# AIM OF THE TASK
Counting only lines below that contain the string "traffic", give the total as a single number.

(Data excerpts)
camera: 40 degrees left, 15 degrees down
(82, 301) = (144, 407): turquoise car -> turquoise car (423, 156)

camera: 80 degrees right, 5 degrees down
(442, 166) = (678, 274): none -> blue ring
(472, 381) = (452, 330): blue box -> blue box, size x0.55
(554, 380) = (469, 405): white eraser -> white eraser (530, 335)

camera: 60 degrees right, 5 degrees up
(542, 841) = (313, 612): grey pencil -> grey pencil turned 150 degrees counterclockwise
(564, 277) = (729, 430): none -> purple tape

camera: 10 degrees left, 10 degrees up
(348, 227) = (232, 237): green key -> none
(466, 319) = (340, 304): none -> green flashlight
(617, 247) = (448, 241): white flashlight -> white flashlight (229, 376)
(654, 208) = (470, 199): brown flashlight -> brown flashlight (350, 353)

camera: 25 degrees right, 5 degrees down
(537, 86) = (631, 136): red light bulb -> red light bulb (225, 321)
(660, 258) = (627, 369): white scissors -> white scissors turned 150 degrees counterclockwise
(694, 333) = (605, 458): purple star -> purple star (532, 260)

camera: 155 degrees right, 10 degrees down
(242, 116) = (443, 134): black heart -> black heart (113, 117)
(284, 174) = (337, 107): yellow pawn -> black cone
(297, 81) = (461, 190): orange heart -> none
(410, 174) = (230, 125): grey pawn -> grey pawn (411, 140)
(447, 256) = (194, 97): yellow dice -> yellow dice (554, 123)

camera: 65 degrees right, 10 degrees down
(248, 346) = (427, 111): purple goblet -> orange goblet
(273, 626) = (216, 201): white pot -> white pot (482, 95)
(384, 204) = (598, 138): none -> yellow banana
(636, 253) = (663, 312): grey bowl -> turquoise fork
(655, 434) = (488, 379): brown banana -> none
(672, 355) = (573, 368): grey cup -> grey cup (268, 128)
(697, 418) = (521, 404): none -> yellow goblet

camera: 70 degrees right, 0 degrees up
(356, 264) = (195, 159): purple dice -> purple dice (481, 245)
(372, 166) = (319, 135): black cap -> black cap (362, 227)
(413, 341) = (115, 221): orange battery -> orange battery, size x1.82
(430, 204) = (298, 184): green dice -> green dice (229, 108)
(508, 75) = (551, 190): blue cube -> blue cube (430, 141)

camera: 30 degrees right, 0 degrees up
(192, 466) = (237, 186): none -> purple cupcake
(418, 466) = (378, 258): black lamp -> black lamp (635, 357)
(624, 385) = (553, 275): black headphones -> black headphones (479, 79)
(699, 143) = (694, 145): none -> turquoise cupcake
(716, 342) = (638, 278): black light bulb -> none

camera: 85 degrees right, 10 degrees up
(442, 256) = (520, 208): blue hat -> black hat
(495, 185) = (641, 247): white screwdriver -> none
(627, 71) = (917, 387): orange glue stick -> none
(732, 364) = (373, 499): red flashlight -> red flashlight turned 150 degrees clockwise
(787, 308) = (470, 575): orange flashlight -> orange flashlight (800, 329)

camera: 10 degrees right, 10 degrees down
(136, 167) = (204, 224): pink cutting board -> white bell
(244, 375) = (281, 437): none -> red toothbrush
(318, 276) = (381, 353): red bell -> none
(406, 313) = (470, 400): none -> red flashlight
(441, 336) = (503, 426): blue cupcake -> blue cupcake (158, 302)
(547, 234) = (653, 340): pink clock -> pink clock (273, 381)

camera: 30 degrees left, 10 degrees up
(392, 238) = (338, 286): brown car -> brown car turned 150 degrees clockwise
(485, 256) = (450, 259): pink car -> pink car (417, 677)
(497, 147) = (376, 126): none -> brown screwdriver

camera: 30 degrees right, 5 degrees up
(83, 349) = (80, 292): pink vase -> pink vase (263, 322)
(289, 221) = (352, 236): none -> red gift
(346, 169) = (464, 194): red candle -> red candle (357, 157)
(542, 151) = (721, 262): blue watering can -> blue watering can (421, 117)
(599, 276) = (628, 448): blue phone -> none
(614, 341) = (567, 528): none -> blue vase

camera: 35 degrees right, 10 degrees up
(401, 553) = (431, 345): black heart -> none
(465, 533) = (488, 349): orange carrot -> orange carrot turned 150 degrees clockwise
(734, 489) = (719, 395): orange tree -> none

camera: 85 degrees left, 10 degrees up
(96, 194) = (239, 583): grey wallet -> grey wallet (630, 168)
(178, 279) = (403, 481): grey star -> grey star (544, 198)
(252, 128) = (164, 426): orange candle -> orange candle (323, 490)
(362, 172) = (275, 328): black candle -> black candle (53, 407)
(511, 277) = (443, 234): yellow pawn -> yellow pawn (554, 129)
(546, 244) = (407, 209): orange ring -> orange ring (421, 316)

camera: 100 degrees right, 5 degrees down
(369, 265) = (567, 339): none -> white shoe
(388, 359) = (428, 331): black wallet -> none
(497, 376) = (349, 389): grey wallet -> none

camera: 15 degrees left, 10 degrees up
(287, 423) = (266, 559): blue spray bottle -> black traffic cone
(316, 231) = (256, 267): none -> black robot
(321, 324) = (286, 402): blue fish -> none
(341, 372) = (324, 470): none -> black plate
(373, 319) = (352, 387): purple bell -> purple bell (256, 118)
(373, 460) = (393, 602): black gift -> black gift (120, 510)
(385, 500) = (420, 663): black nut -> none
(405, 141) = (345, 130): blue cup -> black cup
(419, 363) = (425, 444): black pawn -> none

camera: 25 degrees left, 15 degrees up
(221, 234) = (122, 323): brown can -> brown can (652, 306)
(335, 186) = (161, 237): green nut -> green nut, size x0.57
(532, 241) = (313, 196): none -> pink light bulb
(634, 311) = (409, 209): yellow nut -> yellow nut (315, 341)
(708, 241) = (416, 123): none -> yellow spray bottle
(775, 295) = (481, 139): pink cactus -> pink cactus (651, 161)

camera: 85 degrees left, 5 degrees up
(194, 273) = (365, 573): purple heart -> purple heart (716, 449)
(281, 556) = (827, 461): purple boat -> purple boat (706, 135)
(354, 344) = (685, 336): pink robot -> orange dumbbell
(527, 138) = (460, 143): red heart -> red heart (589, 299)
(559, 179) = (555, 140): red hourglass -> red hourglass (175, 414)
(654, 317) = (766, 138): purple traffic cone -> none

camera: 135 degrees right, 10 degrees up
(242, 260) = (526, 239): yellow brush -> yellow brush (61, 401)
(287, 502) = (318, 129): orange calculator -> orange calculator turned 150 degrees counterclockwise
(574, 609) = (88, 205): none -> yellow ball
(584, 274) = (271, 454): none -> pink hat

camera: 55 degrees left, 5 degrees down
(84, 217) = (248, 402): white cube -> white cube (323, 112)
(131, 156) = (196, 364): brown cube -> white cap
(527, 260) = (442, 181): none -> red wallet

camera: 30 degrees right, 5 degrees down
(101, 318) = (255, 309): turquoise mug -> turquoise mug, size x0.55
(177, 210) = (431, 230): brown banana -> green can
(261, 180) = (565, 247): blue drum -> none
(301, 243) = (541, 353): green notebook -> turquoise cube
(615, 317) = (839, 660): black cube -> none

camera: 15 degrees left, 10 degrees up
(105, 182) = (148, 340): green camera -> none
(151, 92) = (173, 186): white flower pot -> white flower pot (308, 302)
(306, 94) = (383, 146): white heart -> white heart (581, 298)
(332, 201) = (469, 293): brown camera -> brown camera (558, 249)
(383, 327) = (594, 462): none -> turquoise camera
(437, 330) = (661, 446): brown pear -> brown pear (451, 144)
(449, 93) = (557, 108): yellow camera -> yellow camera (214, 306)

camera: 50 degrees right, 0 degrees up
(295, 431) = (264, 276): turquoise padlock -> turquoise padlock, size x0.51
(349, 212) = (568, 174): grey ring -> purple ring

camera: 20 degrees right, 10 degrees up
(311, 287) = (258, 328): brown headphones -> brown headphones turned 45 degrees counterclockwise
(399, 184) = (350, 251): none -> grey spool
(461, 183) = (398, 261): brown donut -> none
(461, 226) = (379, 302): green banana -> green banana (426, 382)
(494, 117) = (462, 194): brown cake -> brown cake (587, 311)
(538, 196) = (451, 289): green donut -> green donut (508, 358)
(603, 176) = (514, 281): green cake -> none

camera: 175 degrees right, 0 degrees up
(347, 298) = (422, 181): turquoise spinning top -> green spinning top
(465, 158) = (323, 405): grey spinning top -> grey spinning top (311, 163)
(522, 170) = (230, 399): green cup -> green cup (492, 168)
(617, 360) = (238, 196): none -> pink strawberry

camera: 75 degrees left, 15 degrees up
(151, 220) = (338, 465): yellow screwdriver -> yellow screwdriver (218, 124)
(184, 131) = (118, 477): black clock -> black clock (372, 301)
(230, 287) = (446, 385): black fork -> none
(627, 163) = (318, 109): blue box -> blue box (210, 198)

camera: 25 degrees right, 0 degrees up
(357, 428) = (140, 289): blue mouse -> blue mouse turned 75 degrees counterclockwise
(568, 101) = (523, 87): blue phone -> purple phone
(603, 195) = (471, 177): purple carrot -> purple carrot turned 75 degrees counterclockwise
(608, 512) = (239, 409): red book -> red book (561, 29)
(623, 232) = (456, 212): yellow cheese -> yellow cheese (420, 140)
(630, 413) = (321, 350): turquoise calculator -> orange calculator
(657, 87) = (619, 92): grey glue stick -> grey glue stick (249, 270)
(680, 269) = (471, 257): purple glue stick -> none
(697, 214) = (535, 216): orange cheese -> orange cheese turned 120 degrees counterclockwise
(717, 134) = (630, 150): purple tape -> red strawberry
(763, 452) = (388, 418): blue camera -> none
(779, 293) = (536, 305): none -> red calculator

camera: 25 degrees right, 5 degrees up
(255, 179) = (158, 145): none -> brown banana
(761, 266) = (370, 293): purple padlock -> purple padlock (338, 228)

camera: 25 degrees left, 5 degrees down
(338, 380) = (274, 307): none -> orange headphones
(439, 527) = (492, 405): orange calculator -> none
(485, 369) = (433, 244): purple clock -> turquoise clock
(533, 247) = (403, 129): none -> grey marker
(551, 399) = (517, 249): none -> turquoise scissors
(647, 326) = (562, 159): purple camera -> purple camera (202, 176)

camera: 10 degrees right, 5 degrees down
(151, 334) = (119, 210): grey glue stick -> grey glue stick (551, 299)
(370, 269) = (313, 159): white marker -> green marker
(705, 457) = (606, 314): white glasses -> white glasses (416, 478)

# EXERCISE RESULT
2